■ **DATA FOR THIS TASK**:

-*-*-

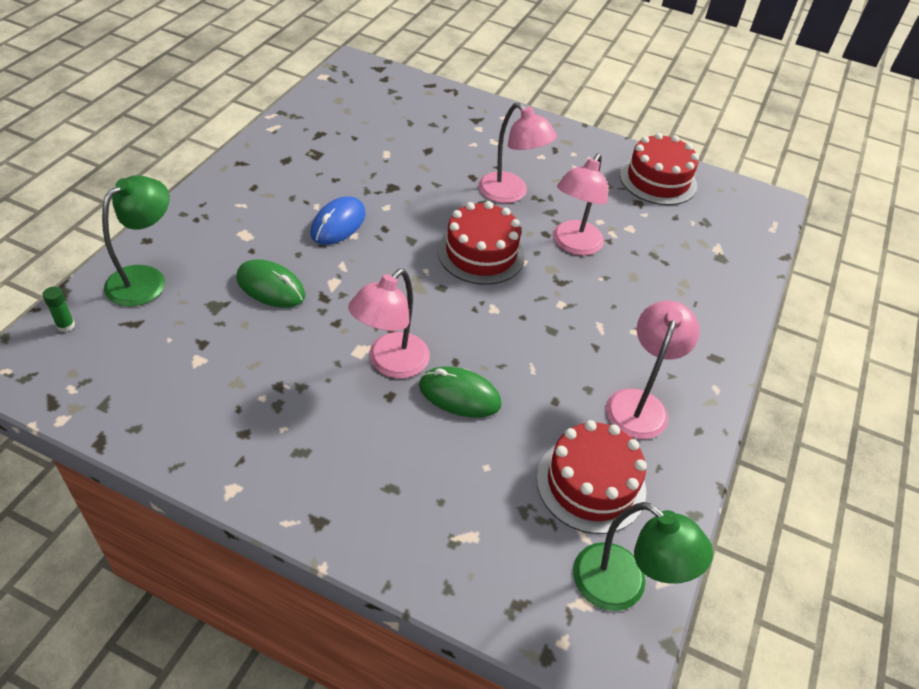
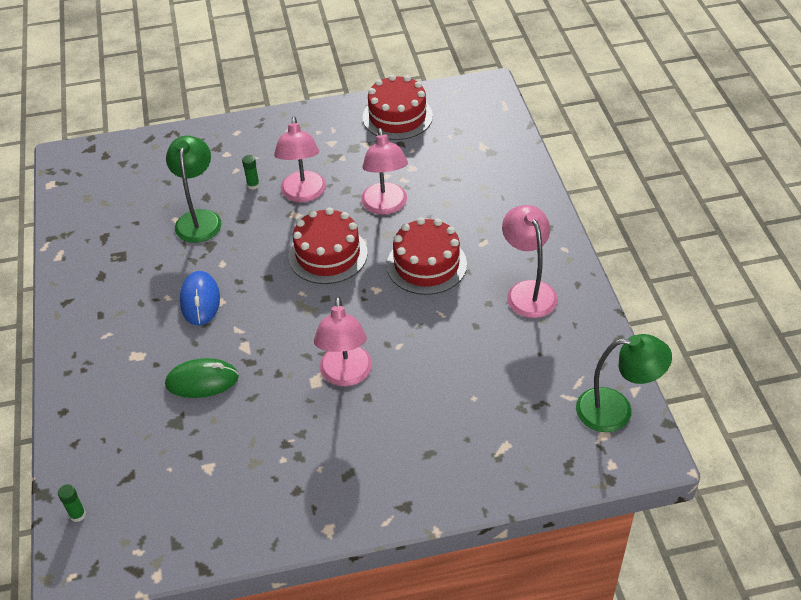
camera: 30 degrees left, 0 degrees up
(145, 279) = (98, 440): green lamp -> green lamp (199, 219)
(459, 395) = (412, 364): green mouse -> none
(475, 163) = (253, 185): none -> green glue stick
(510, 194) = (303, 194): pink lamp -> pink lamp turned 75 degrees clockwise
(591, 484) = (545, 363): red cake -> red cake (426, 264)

-*-*-

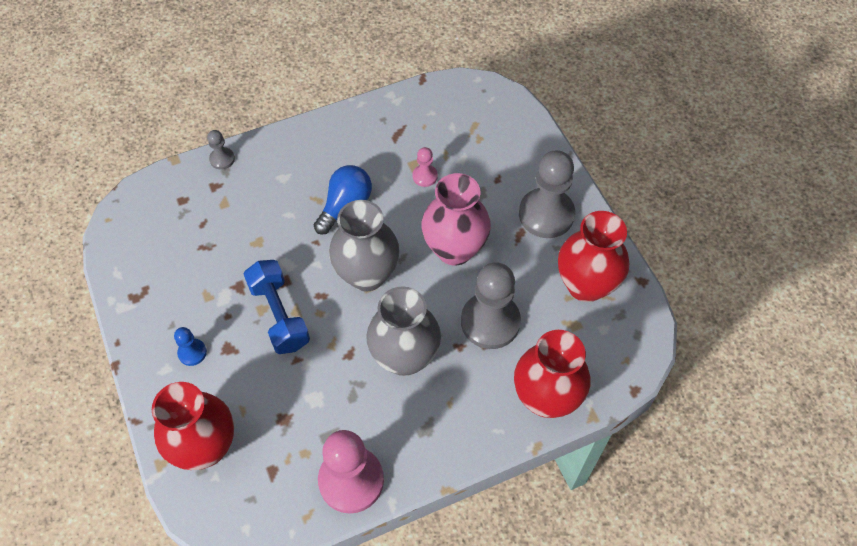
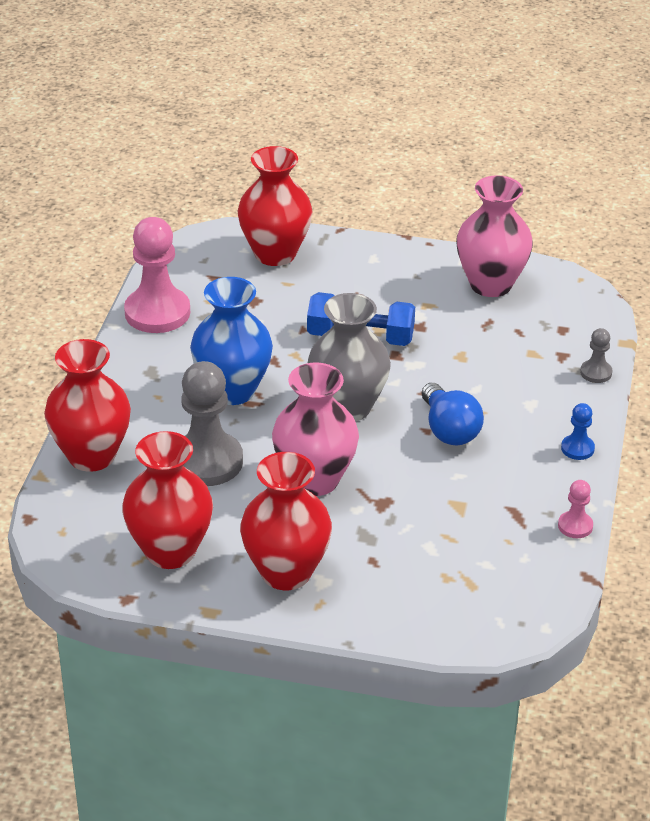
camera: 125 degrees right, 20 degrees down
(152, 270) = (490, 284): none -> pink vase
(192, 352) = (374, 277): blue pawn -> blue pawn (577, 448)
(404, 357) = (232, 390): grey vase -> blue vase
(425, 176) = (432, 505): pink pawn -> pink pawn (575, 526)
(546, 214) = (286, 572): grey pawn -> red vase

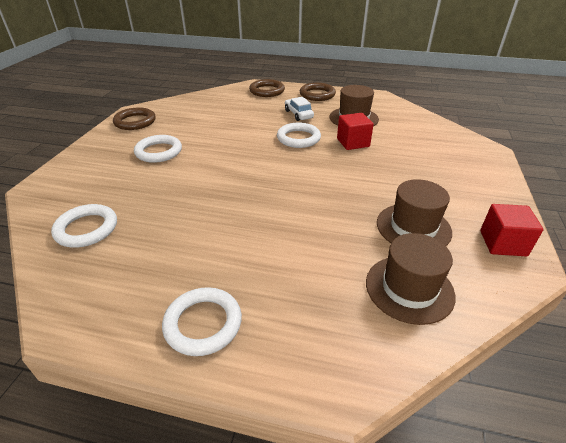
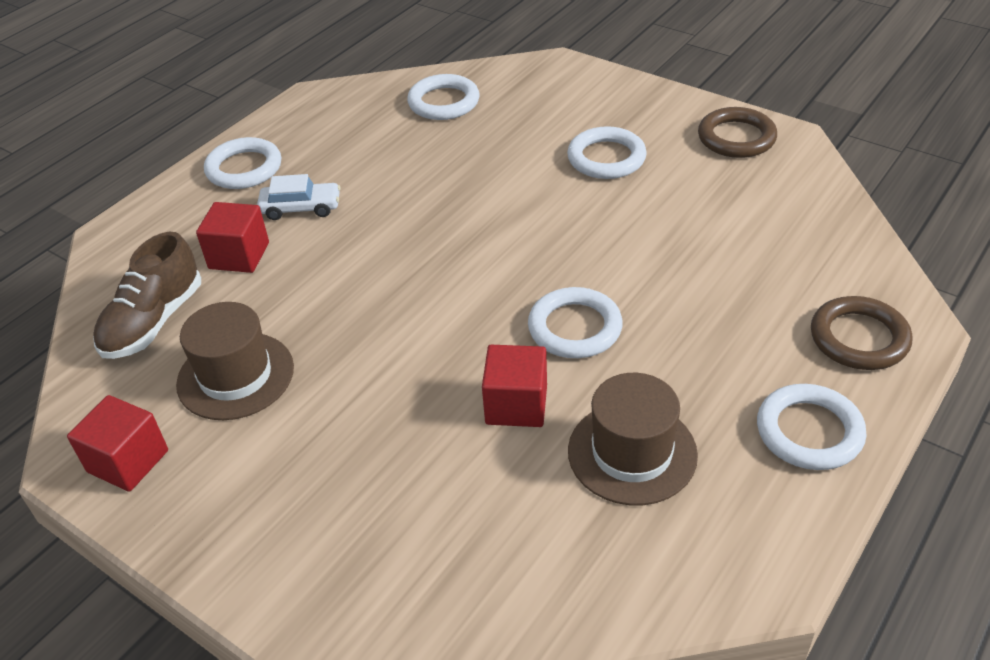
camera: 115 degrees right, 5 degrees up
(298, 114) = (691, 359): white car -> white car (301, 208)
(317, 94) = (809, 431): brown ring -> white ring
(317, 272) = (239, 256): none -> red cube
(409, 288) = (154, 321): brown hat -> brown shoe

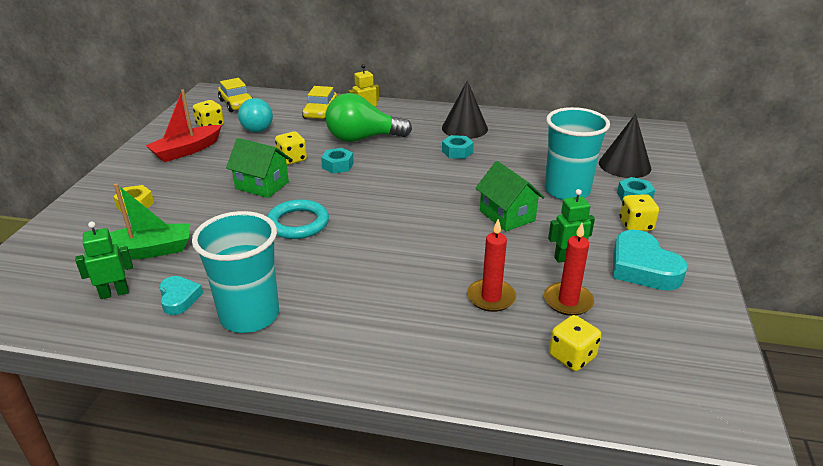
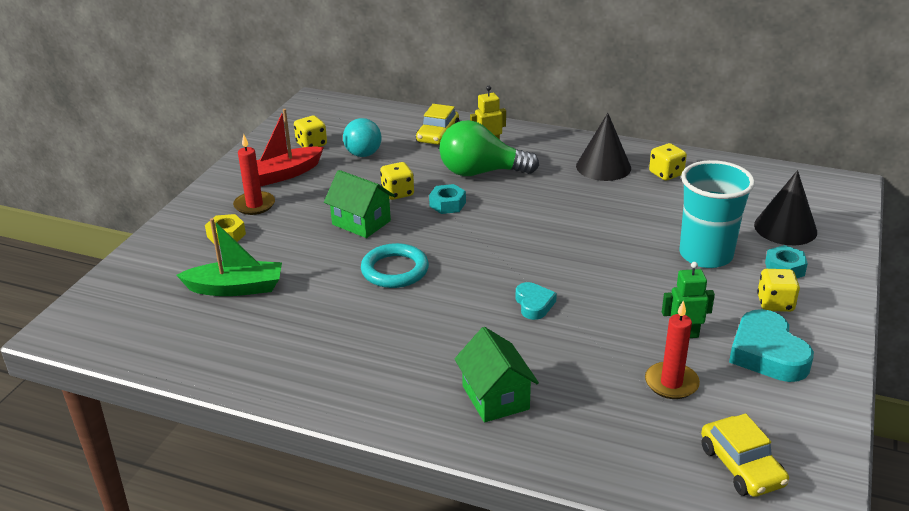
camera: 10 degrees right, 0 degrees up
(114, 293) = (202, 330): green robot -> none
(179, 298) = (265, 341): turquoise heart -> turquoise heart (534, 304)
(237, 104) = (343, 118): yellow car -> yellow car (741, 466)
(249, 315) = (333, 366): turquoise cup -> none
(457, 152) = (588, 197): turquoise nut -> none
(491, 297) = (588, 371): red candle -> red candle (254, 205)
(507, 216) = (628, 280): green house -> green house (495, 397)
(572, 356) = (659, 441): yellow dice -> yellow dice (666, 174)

-*-*-

■ **TASK DESCRIPTION**: Go through the data above and copy each line that holds the word "pink".

■ **ANSWER BOX**:
(510, 194) = (303, 194): pink lamp -> pink lamp turned 75 degrees clockwise
(152, 270) = (490, 284): none -> pink vase
(425, 176) = (432, 505): pink pawn -> pink pawn (575, 526)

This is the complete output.